▸ **TASK PROMPT**
For each entry below, copy the text exactly and leave out any picture.
[[ RECORD EXTRACTS, beginning ]]
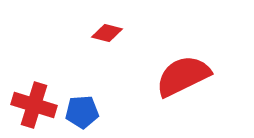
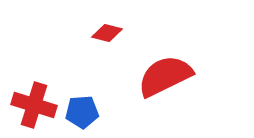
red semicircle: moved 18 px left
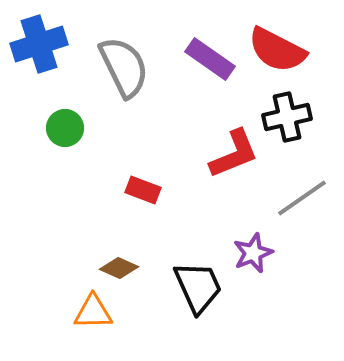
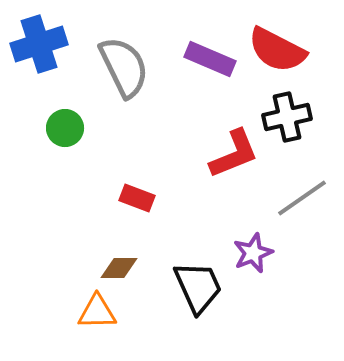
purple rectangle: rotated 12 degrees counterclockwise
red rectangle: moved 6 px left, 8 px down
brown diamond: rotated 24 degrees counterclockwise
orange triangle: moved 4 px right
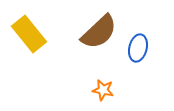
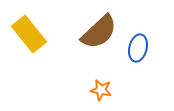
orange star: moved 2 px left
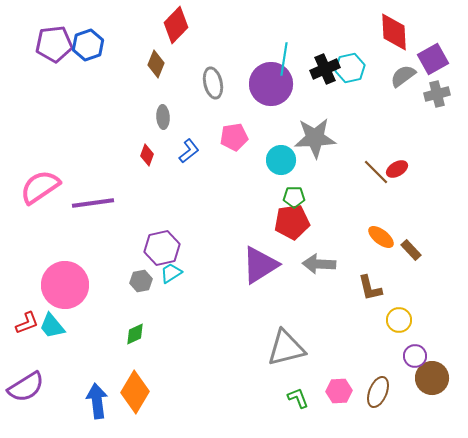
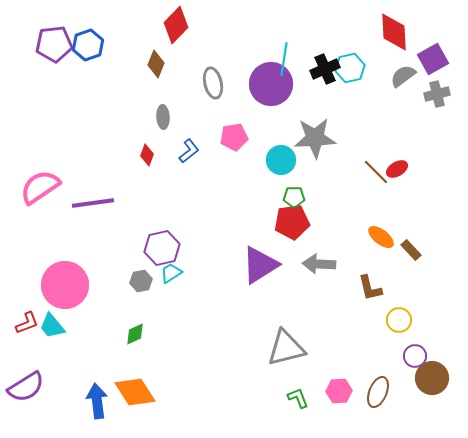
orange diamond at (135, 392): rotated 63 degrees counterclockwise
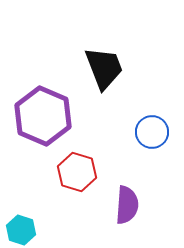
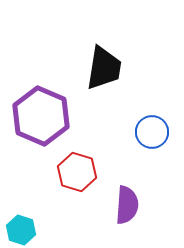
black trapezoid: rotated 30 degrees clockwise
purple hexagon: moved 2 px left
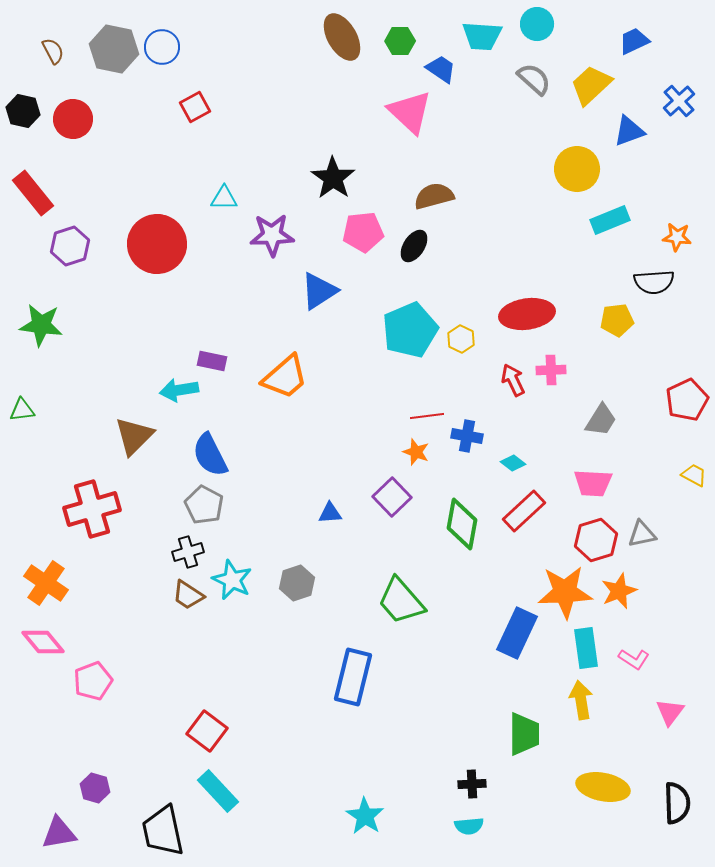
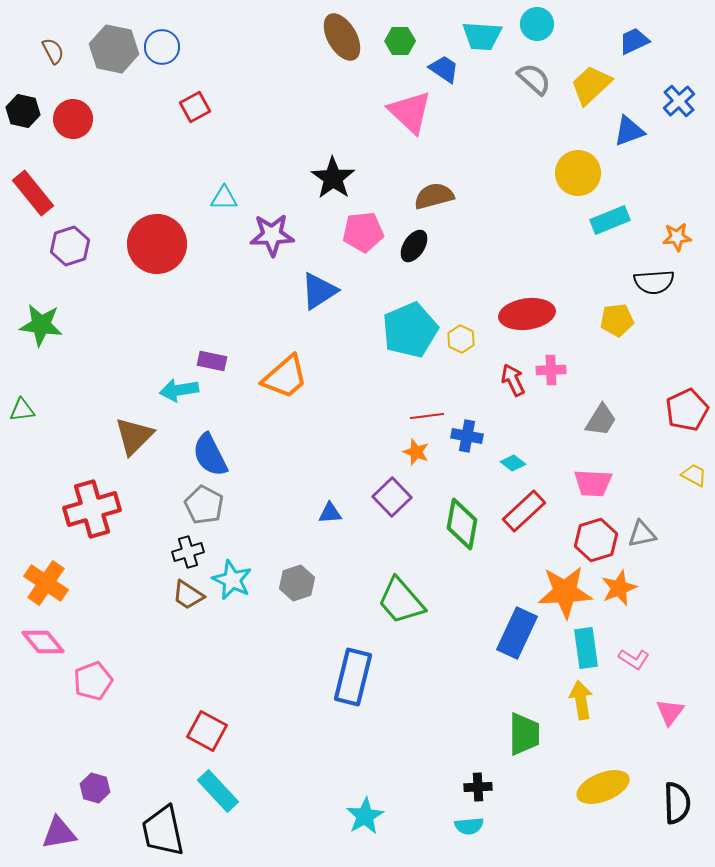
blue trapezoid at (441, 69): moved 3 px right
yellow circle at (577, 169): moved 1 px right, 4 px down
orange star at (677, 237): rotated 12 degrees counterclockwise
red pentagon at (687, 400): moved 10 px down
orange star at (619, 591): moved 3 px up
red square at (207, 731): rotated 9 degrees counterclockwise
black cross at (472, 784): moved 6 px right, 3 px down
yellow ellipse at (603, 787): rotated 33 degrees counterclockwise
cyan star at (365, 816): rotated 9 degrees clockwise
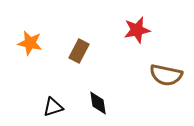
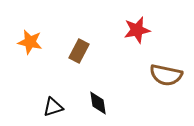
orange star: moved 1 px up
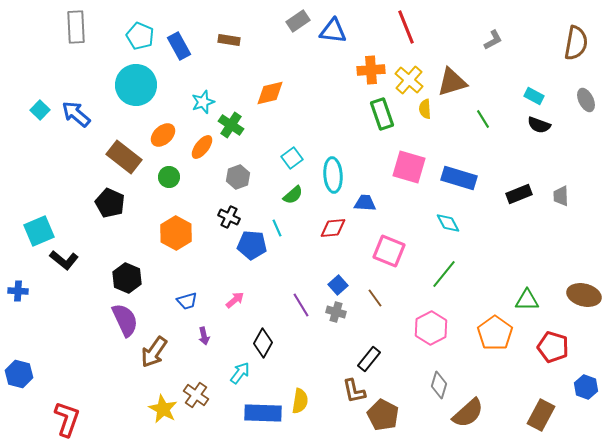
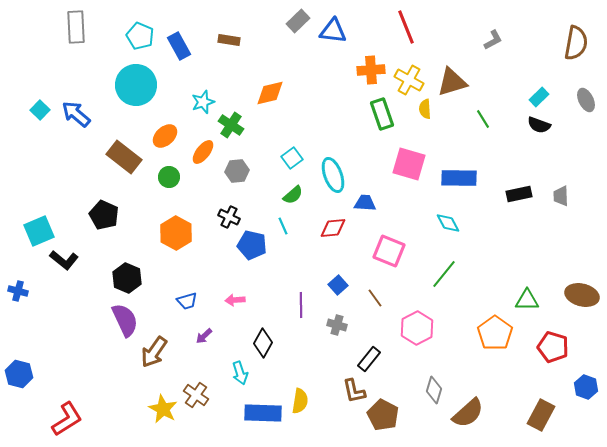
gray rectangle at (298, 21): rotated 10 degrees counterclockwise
[[ RECORD EXTRACTS, end ]]
▸ **ANSWER BOX**
red semicircle: moved 18 px left
purple rectangle: rotated 12 degrees counterclockwise
red rectangle: moved 6 px left, 8 px down
brown diamond: rotated 24 degrees counterclockwise
orange triangle: moved 4 px right
orange star: moved 2 px left
orange diamond at (135, 392): rotated 63 degrees counterclockwise
black trapezoid: rotated 30 degrees clockwise
purple hexagon: moved 2 px left
blue trapezoid at (441, 69): moved 3 px right
yellow circle at (577, 169): moved 1 px right, 4 px down
orange star at (677, 237): rotated 12 degrees counterclockwise
red pentagon at (687, 400): moved 10 px down
orange star at (619, 591): moved 3 px up
red square at (207, 731): rotated 9 degrees counterclockwise
black cross at (472, 784): moved 6 px right, 3 px down
yellow ellipse at (603, 787): rotated 33 degrees counterclockwise
cyan star at (365, 816): rotated 9 degrees clockwise
orange star: moved 1 px up
gray rectangle at (298, 21): rotated 10 degrees counterclockwise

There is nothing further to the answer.